WORK ORDER: Set down the lines below, exactly, starting at the one that contains "KEYS3 pin K1: D25 -> D22" and stopping at the last line, inclusive. Omit pictures.

:: GIVEN DATA

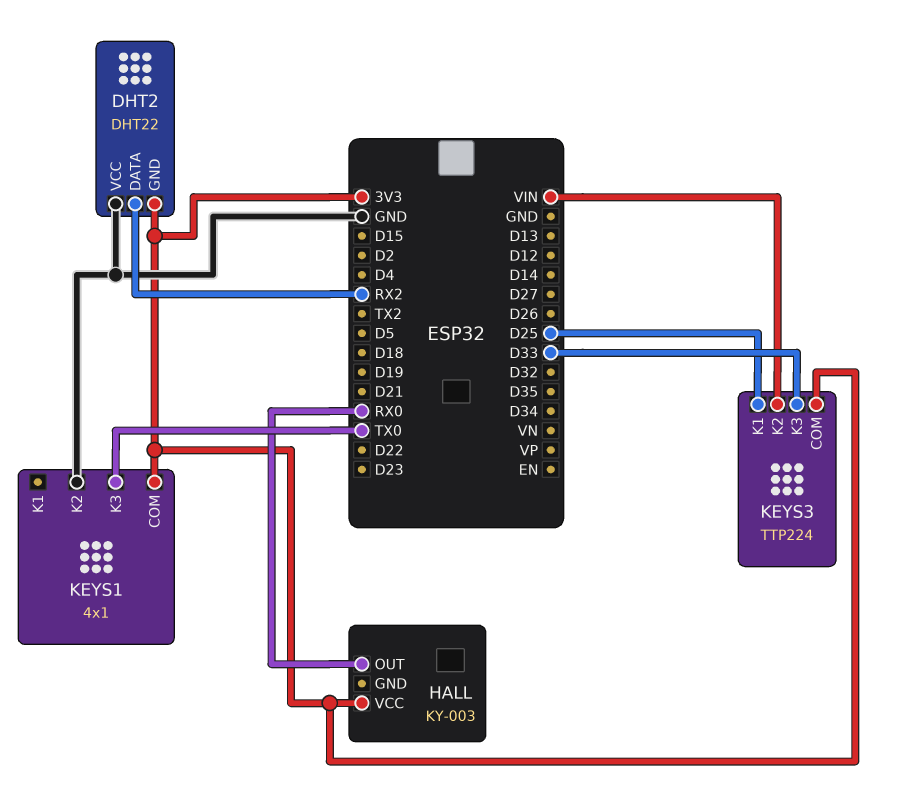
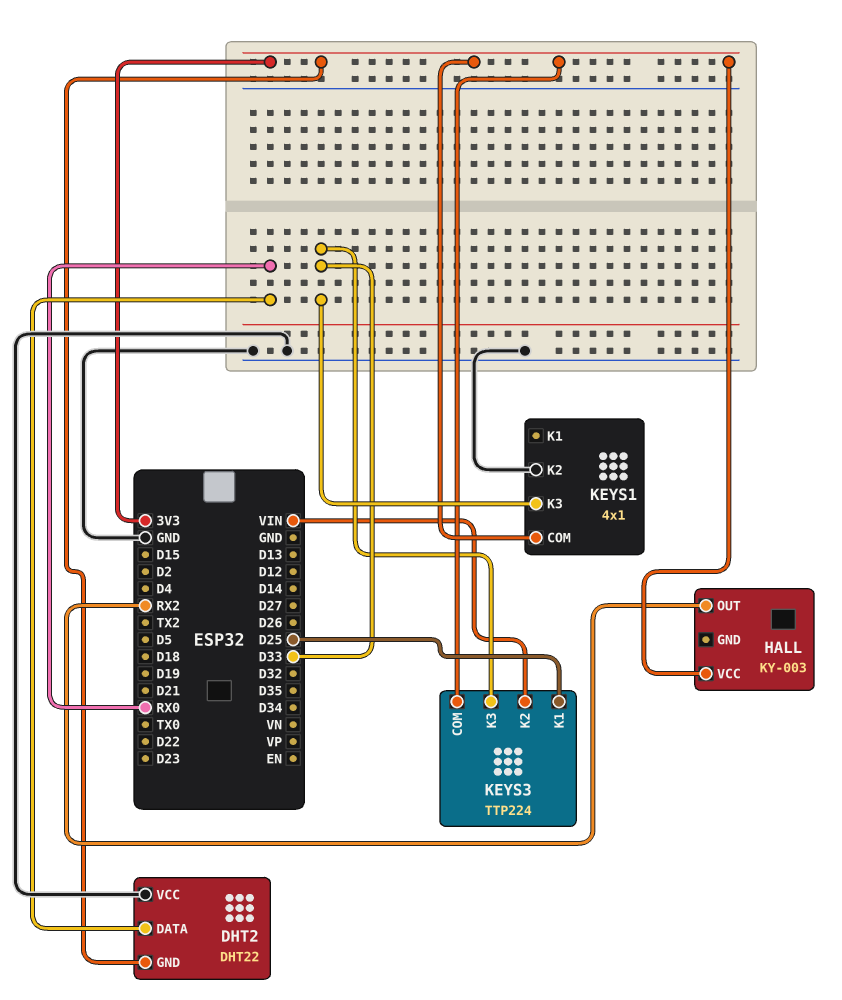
DHT2 pin DATA: RX2 -> RX0
HALL pin OUT: RX0 -> RX2
KEYS1 pin K3: TX0 -> D33

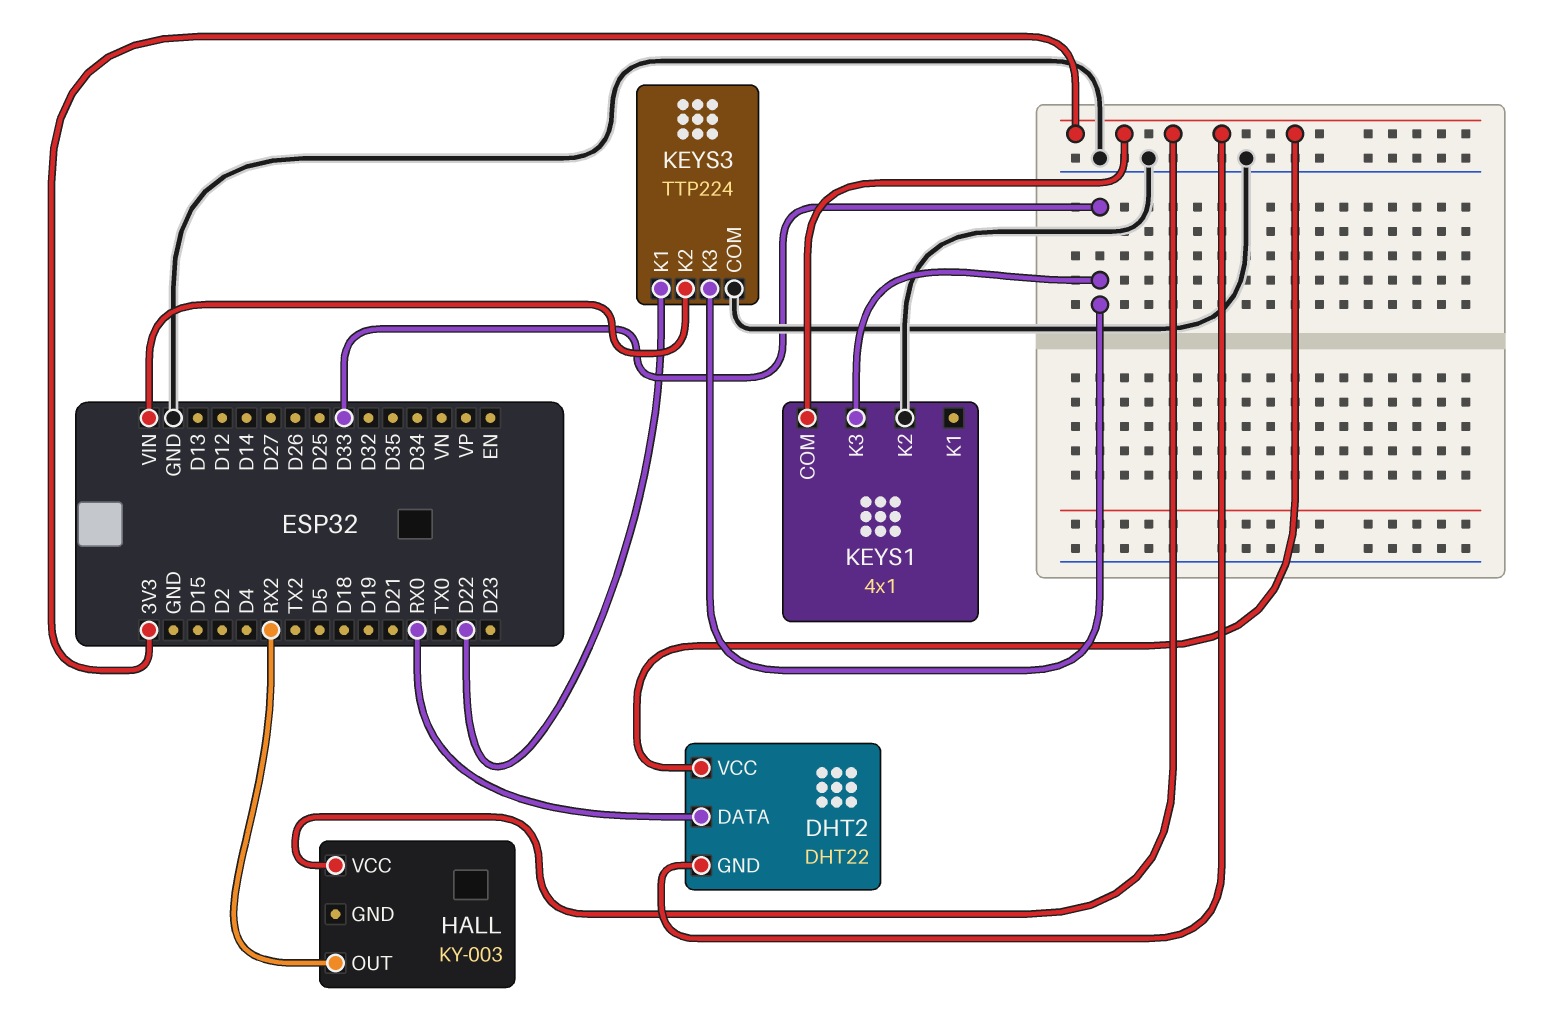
DHT2 pin VCC: GND -> 3V3
KEYS3 pin COM: 3V3 -> GND
KEYS3 pin K1: D25 -> D22

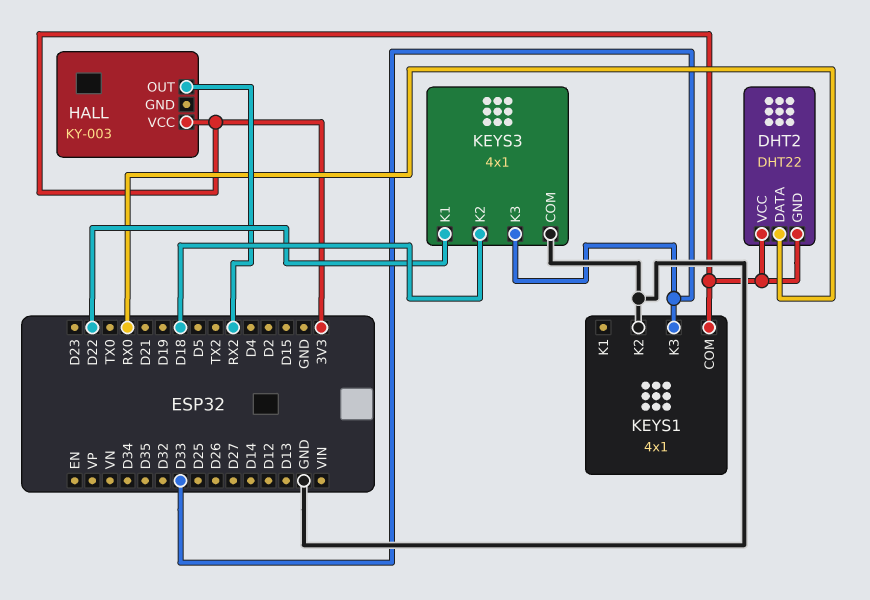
KEYS3: TTP224 -> 4x1
KEYS3 pin K2: VIN -> D18

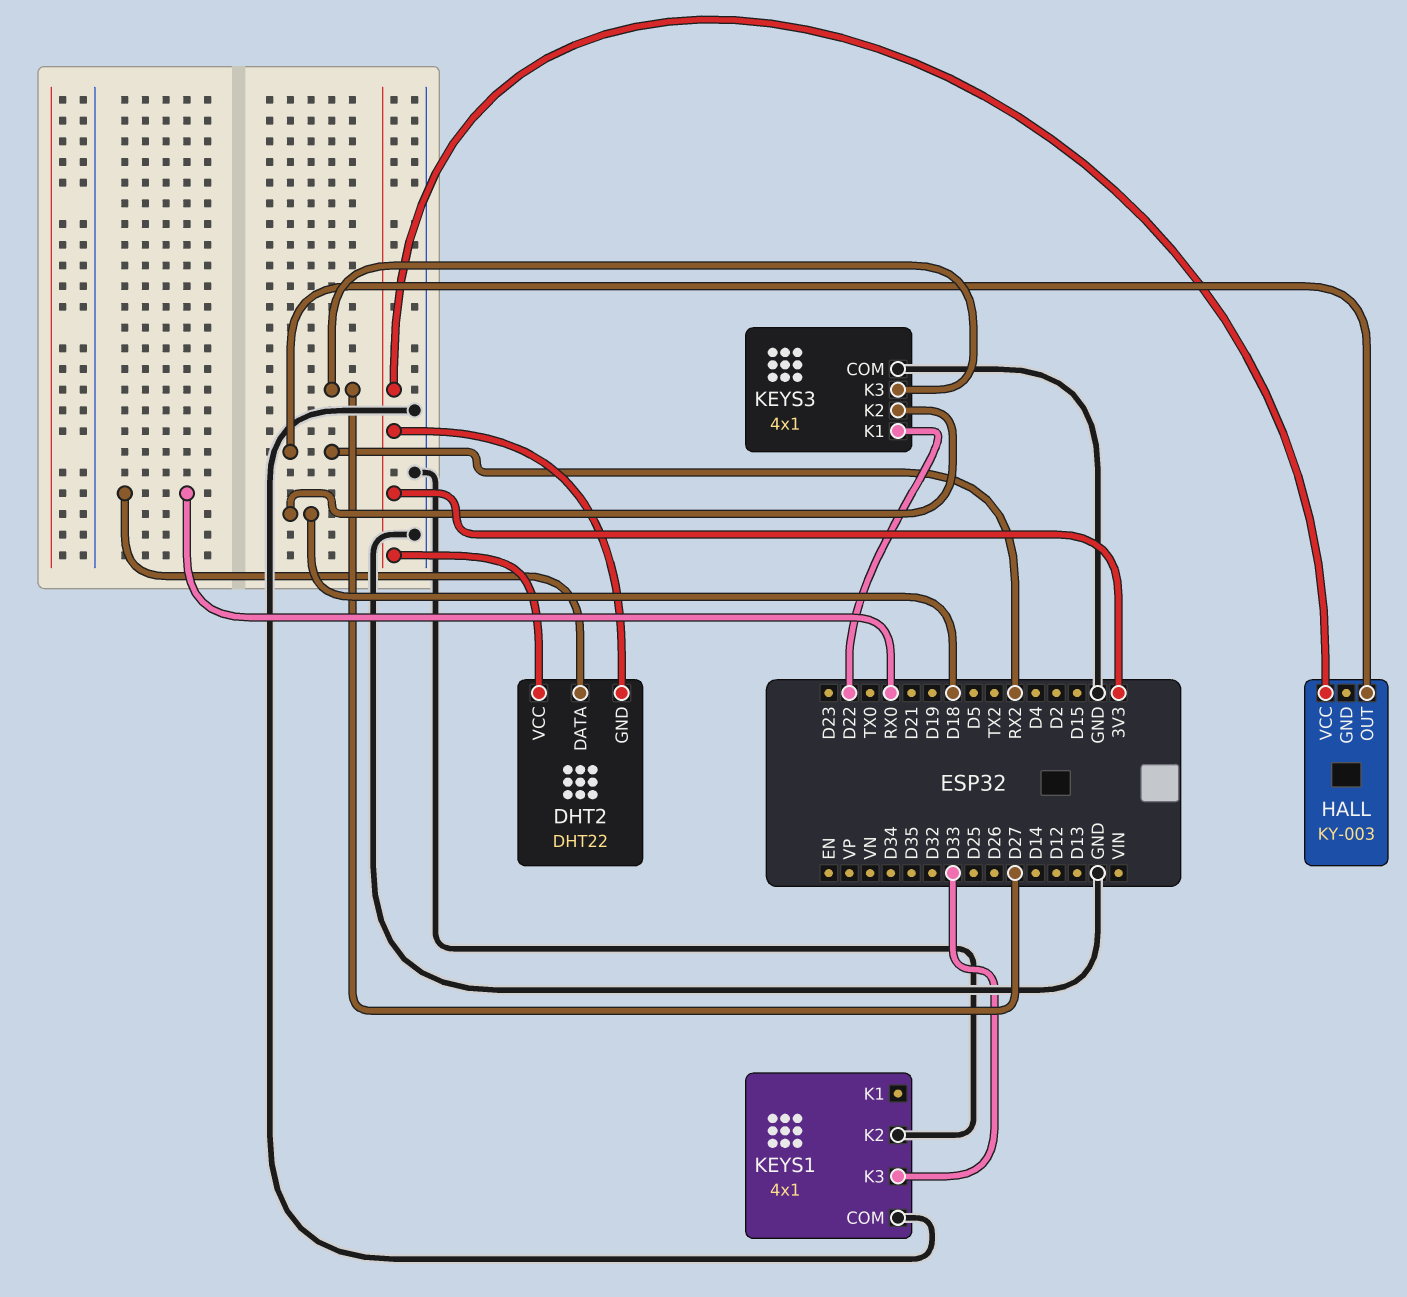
KEYS1 pin COM: 3V3 -> GND
KEYS3 pin K3: D33 -> D27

::::

WRITTEN REPLY:
KEYS3 pin K1: D25 -> D22

KEYS3: TTP224 -> 4x1
KEYS3 pin K2: VIN -> D18

KEYS1 pin COM: 3V3 -> GND
KEYS3 pin K3: D33 -> D27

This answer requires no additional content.